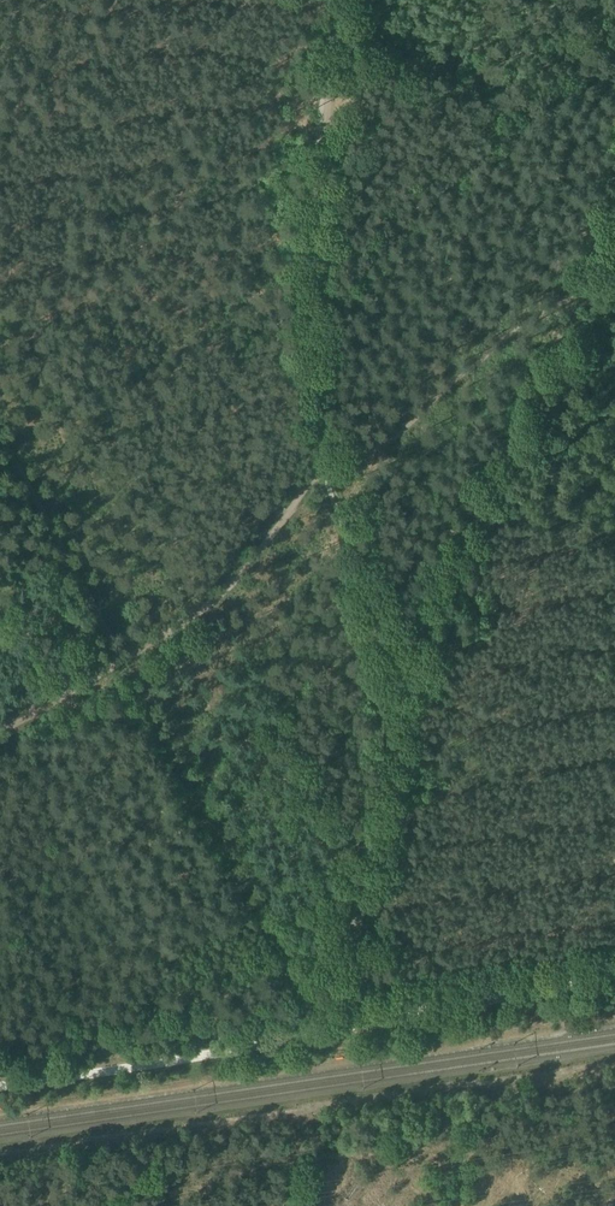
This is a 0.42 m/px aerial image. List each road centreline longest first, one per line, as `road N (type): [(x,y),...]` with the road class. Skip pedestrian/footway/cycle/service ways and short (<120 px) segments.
road 1 (track): [(614,951),(525,977),(0,1065)]
road 2 (unclassified): [(0,1083),(581,984),(614,971)]
road 3 (track): [(400,685),(584,294)]
road 4 (track): [(614,61),(462,166),(346,284),(304,305)]
road 5 (track): [(122,664),(306,1012)]
road 6 (track): [(400,685),(353,1023)]
road 7 (track): [(334,464),(319,468),(279,529),(220,592),(122,664)]
road 8 (track): [(0,443),(122,664)]
road 9 (track): [(334,464),(400,685)]
road 10 (track): [(321,294),(334,464)]
road 11 (track): [(122,664),(0,728)]

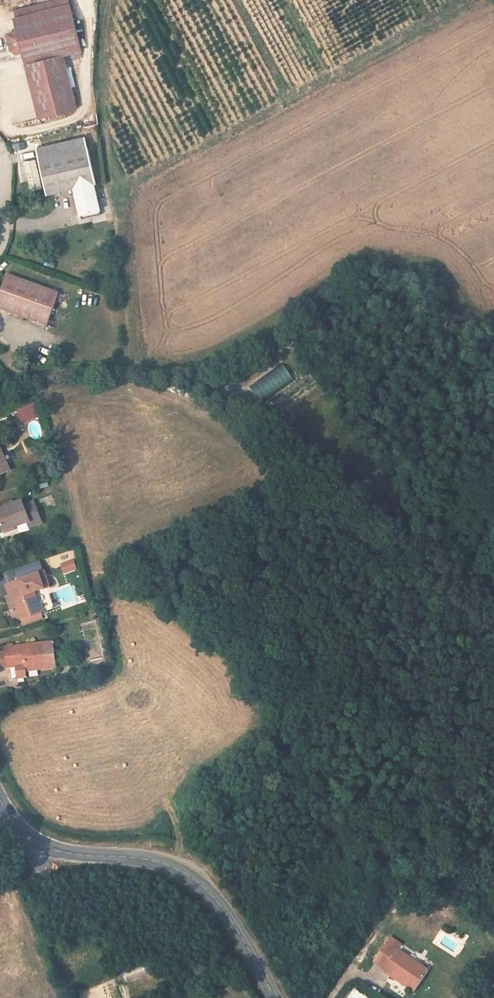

════════════════════

• WHAT IS NEEDED
Copy each entry exactly as written. Images should not appear in the copy.

• ANSWER FOR THE TASK
This is a 0.42 m/px aerial image. List each road centreline longest first, one per line, as `road N (type): [(x,y),...]` with the road class. Skip pedestrian/footway/cycle/service ways and short (<120 px) segments.
road 1 (track): [(614,951),(525,977),(0,1065)]
road 2 (unclassified): [(0,1083),(581,984),(614,971)]
road 3 (track): [(400,685),(584,294)]
road 4 (track): [(614,61),(462,166),(346,284),(304,305)]
road 5 (track): [(122,664),(306,1012)]
road 6 (track): [(400,685),(353,1023)]
road 7 (track): [(334,464),(319,468),(279,529),(220,592),(122,664)]
road 8 (track): [(0,443),(122,664)]
road 9 (track): [(334,464),(400,685)]
road 10 (track): [(321,294),(334,464)]
road 11 (track): [(122,664),(0,728)]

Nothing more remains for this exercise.